SUPPLIED ENTRIES
*-*-*
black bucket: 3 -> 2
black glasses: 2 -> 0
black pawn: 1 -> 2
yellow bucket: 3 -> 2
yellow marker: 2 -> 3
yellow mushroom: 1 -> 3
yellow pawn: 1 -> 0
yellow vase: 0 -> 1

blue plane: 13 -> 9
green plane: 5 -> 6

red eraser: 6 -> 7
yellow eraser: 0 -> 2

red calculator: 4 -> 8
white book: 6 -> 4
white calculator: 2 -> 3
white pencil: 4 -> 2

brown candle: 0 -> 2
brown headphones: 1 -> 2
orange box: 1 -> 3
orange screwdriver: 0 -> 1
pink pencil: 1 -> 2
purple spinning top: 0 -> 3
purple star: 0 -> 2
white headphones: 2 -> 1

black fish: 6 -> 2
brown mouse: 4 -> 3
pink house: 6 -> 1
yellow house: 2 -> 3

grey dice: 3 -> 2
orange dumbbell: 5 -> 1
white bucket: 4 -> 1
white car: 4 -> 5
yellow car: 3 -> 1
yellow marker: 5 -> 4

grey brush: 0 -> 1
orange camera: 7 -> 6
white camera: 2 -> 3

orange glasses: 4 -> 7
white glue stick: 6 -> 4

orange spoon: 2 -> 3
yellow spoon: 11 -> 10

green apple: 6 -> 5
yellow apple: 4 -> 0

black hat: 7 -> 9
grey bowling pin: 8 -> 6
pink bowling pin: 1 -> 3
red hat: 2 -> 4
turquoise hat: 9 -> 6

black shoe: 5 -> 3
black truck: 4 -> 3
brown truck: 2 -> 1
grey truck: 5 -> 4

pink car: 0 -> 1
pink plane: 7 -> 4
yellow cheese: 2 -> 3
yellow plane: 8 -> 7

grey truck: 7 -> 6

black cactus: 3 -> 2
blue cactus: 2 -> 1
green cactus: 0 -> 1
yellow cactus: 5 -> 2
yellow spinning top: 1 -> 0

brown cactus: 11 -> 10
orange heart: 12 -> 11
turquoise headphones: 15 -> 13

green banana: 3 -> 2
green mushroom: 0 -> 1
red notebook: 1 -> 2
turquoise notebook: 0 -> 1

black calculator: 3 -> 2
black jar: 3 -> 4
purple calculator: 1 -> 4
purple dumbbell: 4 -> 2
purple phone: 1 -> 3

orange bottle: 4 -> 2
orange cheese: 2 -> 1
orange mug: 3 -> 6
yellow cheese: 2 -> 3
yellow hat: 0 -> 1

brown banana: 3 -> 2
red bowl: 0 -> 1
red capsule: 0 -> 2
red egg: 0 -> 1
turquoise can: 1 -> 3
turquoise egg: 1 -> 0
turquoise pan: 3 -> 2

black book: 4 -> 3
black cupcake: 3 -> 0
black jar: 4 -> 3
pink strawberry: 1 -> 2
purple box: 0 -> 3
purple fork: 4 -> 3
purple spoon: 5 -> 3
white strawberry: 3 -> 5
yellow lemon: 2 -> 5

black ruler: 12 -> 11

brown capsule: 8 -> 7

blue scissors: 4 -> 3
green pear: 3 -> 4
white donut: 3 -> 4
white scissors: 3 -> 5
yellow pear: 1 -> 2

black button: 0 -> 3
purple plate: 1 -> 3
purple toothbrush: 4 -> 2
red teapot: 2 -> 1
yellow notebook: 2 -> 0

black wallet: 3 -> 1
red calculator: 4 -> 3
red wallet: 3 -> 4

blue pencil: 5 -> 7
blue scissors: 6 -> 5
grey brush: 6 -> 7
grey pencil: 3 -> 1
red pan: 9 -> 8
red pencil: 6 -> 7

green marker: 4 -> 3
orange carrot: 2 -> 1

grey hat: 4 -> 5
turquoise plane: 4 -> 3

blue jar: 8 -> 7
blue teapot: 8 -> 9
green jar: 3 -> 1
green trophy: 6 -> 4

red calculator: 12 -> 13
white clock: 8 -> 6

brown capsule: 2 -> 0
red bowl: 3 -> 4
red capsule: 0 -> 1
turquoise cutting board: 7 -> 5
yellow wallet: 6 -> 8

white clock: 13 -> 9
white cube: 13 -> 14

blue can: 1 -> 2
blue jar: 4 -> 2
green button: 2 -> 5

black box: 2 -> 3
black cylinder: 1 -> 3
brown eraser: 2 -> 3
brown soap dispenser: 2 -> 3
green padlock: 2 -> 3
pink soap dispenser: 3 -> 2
*-*-*
INSTRUCTION
When you answer, repeat each entry exactly as it appears above.

TASK ANSWER
black bucket: 3 -> 2
black glasses: 2 -> 0
black pawn: 1 -> 2
yellow bucket: 3 -> 2
yellow marker: 2 -> 3
yellow mushroom: 1 -> 3
yellow pawn: 1 -> 0
yellow vase: 0 -> 1

blue plane: 13 -> 9
green plane: 5 -> 6

red eraser: 6 -> 7
yellow eraser: 0 -> 2

red calculator: 4 -> 8
white book: 6 -> 4
white calculator: 2 -> 3
white pencil: 4 -> 2

brown candle: 0 -> 2
brown headphones: 1 -> 2
orange box: 1 -> 3
orange screwdriver: 0 -> 1
pink pencil: 1 -> 2
purple spinning top: 0 -> 3
purple star: 0 -> 2
white headphones: 2 -> 1

black fish: 6 -> 2
brown mouse: 4 -> 3
pink house: 6 -> 1
yellow house: 2 -> 3

grey dice: 3 -> 2
orange dumbbell: 5 -> 1
white bucket: 4 -> 1
white car: 4 -> 5
yellow car: 3 -> 1
yellow marker: 5 -> 4

grey brush: 0 -> 1
orange camera: 7 -> 6
white camera: 2 -> 3

orange glasses: 4 -> 7
white glue stick: 6 -> 4

orange spoon: 2 -> 3
yellow spoon: 11 -> 10

green apple: 6 -> 5
yellow apple: 4 -> 0

black hat: 7 -> 9
grey bowling pin: 8 -> 6
pink bowling pin: 1 -> 3
red hat: 2 -> 4
turquoise hat: 9 -> 6

black shoe: 5 -> 3
black truck: 4 -> 3
brown truck: 2 -> 1
grey truck: 5 -> 4

pink car: 0 -> 1
pink plane: 7 -> 4
yellow cheese: 2 -> 3
yellow plane: 8 -> 7

grey truck: 7 -> 6

black cactus: 3 -> 2
blue cactus: 2 -> 1
green cactus: 0 -> 1
yellow cactus: 5 -> 2
yellow spinning top: 1 -> 0

brown cactus: 11 -> 10
orange heart: 12 -> 11
turquoise headphones: 15 -> 13

green banana: 3 -> 2
green mushroom: 0 -> 1
red notebook: 1 -> 2
turquoise notebook: 0 -> 1

black calculator: 3 -> 2
black jar: 3 -> 4
purple calculator: 1 -> 4
purple dumbbell: 4 -> 2
purple phone: 1 -> 3

orange bottle: 4 -> 2
orange cheese: 2 -> 1
orange mug: 3 -> 6
yellow cheese: 2 -> 3
yellow hat: 0 -> 1

brown banana: 3 -> 2
red bowl: 0 -> 1
red capsule: 0 -> 2
red egg: 0 -> 1
turquoise can: 1 -> 3
turquoise egg: 1 -> 0
turquoise pan: 3 -> 2

black book: 4 -> 3
black cupcake: 3 -> 0
black jar: 4 -> 3
pink strawberry: 1 -> 2
purple box: 0 -> 3
purple fork: 4 -> 3
purple spoon: 5 -> 3
white strawberry: 3 -> 5
yellow lemon: 2 -> 5

black ruler: 12 -> 11

brown capsule: 8 -> 7

blue scissors: 4 -> 3
green pear: 3 -> 4
white donut: 3 -> 4
white scissors: 3 -> 5
yellow pear: 1 -> 2

black button: 0 -> 3
purple plate: 1 -> 3
purple toothbrush: 4 -> 2
red teapot: 2 -> 1
yellow notebook: 2 -> 0

black wallet: 3 -> 1
red calculator: 4 -> 3
red wallet: 3 -> 4

blue pencil: 5 -> 7
blue scissors: 6 -> 5
grey brush: 6 -> 7
grey pencil: 3 -> 1
red pan: 9 -> 8
red pencil: 6 -> 7

green marker: 4 -> 3
orange carrot: 2 -> 1

grey hat: 4 -> 5
turquoise plane: 4 -> 3

blue jar: 8 -> 7
blue teapot: 8 -> 9
green jar: 3 -> 1
green trophy: 6 -> 4

red calculator: 12 -> 13
white clock: 8 -> 6

brown capsule: 2 -> 0
red bowl: 3 -> 4
red capsule: 0 -> 1
turquoise cutting board: 7 -> 5
yellow wallet: 6 -> 8

white clock: 13 -> 9
white cube: 13 -> 14

blue can: 1 -> 2
blue jar: 4 -> 2
green button: 2 -> 5

black box: 2 -> 3
black cylinder: 1 -> 3
brown eraser: 2 -> 3
brown soap dispenser: 2 -> 3
green padlock: 2 -> 3
pink soap dispenser: 3 -> 2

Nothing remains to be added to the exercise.